══ PROVIDED RECORDS ══

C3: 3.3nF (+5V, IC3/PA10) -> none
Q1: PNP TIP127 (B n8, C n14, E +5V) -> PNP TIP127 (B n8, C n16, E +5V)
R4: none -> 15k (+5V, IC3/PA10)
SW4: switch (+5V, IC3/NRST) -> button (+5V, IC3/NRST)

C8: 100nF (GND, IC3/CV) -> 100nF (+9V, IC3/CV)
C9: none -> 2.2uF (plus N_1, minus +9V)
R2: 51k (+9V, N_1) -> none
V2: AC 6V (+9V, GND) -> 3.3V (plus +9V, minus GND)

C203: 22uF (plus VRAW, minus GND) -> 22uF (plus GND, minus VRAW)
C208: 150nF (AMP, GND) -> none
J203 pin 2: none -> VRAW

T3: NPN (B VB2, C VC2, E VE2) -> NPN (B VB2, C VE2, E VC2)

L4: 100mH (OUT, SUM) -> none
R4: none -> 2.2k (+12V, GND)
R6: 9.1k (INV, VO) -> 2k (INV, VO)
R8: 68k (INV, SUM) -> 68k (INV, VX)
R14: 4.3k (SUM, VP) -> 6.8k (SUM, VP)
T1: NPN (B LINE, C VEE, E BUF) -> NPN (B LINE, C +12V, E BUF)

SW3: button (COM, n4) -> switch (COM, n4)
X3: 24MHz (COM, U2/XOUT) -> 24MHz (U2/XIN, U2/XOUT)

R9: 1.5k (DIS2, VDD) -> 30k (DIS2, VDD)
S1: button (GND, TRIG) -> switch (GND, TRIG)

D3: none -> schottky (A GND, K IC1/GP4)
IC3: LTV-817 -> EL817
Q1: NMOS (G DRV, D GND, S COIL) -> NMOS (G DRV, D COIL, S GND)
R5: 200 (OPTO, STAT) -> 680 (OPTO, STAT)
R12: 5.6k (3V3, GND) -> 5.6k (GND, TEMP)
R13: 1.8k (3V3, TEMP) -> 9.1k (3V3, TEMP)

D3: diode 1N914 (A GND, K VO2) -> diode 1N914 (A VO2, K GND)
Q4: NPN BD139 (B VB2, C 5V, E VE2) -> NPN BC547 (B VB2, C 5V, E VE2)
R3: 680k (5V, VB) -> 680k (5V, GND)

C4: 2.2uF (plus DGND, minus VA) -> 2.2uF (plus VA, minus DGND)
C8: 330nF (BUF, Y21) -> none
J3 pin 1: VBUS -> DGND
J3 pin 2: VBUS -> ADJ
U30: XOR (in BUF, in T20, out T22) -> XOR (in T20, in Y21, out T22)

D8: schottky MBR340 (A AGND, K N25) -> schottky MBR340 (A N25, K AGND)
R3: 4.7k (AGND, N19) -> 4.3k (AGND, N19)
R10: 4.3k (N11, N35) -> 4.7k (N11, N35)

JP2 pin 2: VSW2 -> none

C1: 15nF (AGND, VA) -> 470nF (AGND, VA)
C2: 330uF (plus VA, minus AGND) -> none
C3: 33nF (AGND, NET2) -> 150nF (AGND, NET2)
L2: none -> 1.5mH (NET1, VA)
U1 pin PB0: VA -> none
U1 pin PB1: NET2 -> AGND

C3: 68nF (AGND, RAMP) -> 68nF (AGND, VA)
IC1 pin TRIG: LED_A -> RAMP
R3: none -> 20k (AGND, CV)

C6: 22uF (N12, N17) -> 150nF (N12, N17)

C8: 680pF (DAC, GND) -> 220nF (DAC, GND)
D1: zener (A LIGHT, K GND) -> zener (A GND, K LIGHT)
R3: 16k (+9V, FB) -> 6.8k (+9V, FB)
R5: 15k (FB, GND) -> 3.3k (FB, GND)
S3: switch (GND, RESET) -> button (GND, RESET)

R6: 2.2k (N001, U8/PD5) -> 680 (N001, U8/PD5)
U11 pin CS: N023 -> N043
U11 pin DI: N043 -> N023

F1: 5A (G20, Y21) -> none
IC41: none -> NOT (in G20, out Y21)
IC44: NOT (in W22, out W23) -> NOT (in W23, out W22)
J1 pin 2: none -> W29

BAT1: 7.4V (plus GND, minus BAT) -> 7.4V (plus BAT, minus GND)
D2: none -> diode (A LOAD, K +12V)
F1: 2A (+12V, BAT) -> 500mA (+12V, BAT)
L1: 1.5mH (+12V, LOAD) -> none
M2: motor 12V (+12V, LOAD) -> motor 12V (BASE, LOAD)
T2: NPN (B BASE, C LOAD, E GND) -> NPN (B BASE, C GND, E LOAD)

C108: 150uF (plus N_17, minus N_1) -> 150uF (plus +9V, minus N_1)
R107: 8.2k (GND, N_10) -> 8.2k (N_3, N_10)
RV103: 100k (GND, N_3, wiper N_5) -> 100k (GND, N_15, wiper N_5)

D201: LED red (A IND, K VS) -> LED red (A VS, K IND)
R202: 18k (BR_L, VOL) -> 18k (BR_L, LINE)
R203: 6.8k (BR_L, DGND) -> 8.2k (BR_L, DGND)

═══

» **EXERCISE REQUIREMENTS**
Could you restate word for word the lines above from the one containing "C8: 330nF (BUF, Y21) -> none" through the one containing "C2: 330uF (plus VA, minus AGND) -> none", both included, and nothing else?

» **WRITTEN RESPONSE**
C8: 330nF (BUF, Y21) -> none
J3 pin 1: VBUS -> DGND
J3 pin 2: VBUS -> ADJ
U30: XOR (in BUF, in T20, out T22) -> XOR (in T20, in Y21, out T22)

D8: schottky MBR340 (A AGND, K N25) -> schottky MBR340 (A N25, K AGND)
R3: 4.7k (AGND, N19) -> 4.3k (AGND, N19)
R10: 4.3k (N11, N35) -> 4.7k (N11, N35)

JP2 pin 2: VSW2 -> none

C1: 15nF (AGND, VA) -> 470nF (AGND, VA)
C2: 330uF (plus VA, minus AGND) -> none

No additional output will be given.